### INSTRUCTIONS TO FOLLOW
Nothing but the lines from the one containing "camera: 65 degrees left, 5 degrees up" through the end of the material should be restated, and each exactly.
"""
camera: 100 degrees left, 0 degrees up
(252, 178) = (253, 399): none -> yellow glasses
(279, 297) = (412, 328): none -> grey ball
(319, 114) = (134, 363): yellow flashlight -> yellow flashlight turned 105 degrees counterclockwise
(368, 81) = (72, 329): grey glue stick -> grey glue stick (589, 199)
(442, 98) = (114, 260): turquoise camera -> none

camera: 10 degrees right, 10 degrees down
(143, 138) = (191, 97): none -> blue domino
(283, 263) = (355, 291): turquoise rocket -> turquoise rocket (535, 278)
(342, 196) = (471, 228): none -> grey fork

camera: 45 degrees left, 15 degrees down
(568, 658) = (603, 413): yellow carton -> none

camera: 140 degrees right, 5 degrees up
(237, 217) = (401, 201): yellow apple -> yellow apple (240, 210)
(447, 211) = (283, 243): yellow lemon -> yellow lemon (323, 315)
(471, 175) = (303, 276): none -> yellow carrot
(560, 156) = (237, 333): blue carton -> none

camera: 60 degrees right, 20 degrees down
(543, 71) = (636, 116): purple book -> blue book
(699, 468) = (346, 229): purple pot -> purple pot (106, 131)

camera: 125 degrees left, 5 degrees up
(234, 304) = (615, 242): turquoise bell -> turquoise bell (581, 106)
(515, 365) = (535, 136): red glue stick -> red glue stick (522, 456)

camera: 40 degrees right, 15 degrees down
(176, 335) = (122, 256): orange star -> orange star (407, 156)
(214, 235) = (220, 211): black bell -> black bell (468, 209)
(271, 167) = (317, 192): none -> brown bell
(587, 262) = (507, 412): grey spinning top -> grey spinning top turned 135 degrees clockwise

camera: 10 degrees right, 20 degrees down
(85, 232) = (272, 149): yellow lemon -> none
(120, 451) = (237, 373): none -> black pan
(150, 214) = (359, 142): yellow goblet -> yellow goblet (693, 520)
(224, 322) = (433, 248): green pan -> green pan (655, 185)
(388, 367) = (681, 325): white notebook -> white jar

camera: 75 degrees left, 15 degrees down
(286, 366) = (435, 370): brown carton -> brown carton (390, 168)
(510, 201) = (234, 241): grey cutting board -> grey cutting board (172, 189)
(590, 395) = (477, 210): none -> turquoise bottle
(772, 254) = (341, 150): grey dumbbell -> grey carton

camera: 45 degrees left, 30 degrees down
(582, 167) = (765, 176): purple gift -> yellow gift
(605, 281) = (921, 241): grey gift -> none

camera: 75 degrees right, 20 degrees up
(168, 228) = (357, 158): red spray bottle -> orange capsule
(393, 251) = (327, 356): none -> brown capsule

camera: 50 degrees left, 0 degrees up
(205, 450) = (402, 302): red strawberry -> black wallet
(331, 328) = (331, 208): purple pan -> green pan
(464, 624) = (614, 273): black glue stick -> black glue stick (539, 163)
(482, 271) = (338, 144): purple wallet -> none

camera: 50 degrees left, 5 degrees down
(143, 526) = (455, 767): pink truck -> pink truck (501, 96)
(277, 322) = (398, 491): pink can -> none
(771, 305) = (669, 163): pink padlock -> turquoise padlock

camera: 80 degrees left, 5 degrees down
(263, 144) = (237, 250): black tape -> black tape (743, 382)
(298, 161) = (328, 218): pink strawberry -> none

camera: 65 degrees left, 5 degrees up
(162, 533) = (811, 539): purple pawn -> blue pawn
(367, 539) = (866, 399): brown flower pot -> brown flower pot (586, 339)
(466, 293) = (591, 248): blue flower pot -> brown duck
"""
### WRITTEN ANSWER
camera: 65 degrees left, 5 degrees up
(162, 533) = (811, 539): purple pawn -> blue pawn
(367, 539) = (866, 399): brown flower pot -> brown flower pot (586, 339)
(466, 293) = (591, 248): blue flower pot -> brown duck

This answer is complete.